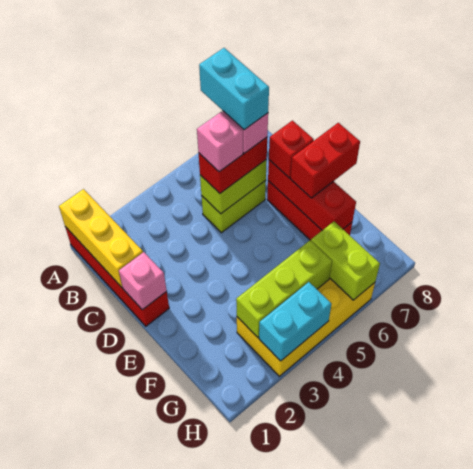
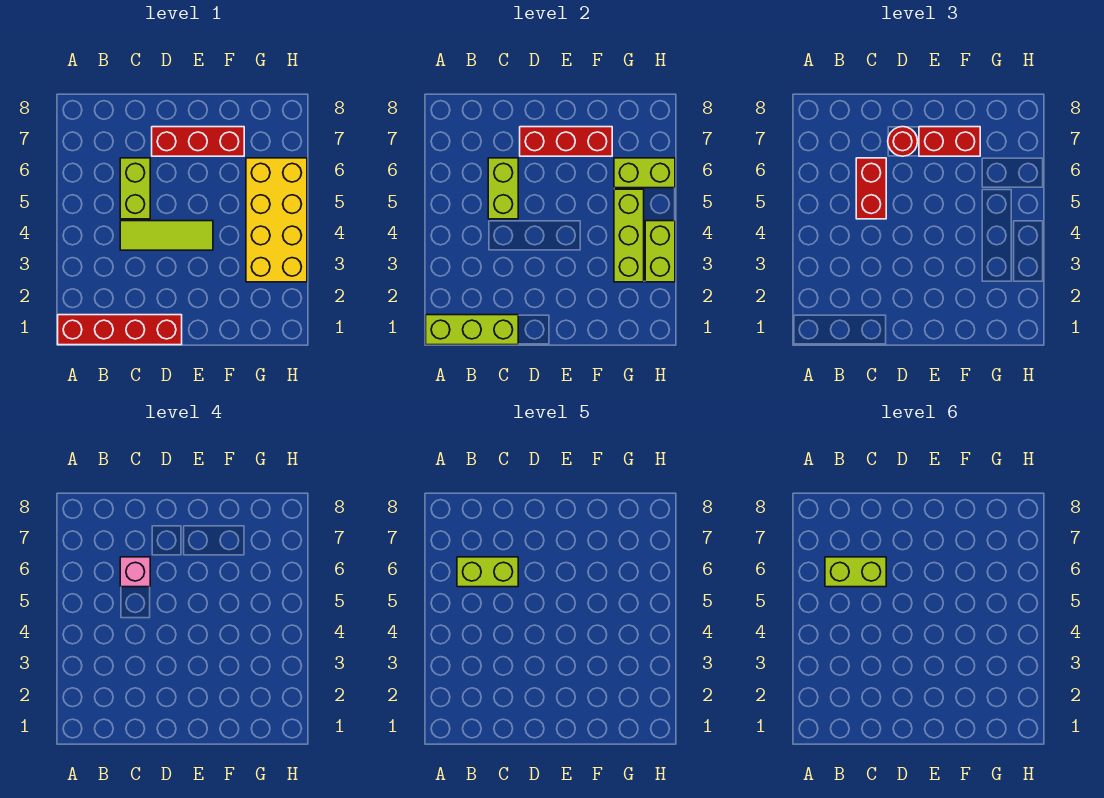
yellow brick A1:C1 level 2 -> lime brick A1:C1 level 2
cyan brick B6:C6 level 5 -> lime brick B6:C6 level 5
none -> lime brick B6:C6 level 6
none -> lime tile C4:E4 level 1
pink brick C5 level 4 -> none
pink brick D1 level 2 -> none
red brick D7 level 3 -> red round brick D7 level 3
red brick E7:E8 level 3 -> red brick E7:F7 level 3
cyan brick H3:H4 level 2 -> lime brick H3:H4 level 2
************
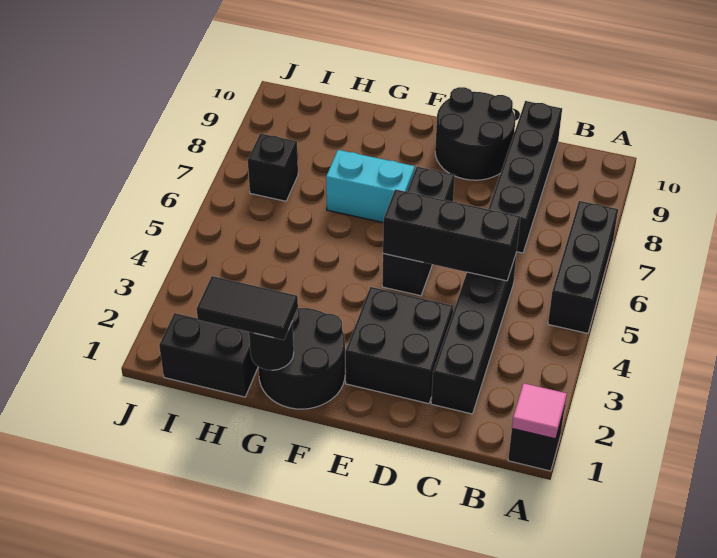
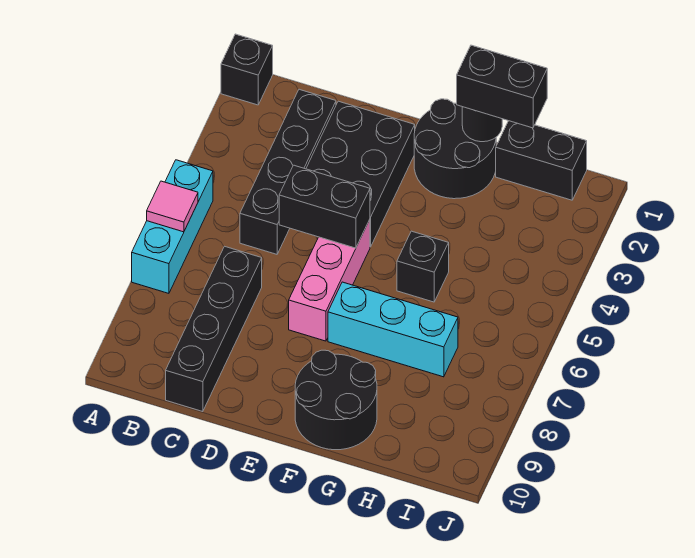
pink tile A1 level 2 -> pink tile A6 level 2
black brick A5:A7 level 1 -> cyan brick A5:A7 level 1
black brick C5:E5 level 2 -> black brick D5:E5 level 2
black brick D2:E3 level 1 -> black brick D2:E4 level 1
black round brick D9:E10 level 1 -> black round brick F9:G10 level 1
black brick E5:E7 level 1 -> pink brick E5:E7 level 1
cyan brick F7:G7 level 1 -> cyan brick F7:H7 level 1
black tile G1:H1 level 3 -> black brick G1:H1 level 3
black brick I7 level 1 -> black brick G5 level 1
************
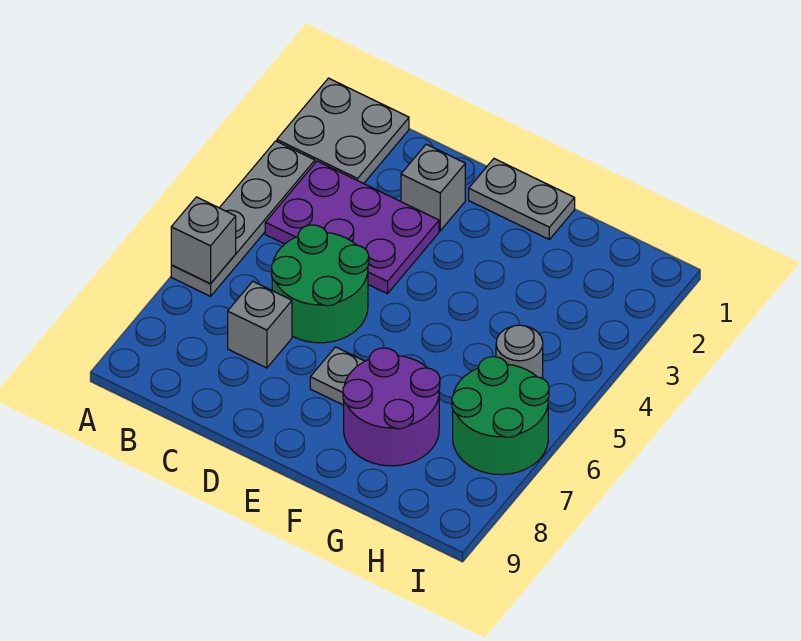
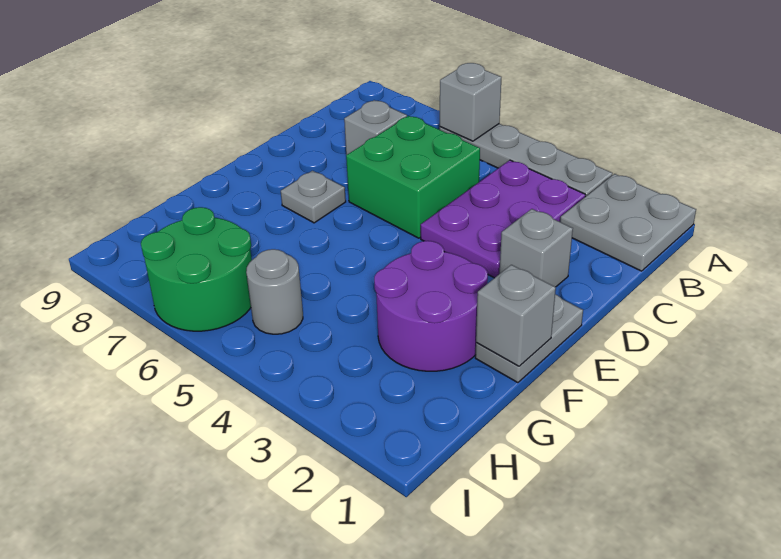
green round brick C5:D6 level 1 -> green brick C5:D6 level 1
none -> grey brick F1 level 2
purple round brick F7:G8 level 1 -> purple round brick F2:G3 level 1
************
_PROBLEM_. Would you print exactly and only the lines of the material above that run from the line with "green round brick" through the line with "purple round brick F7:G8", both included?

_REPLY TO THE TASK_.
green round brick C5:D6 level 1 -> green brick C5:D6 level 1
none -> grey brick F1 level 2
purple round brick F7:G8 level 1 -> purple round brick F2:G3 level 1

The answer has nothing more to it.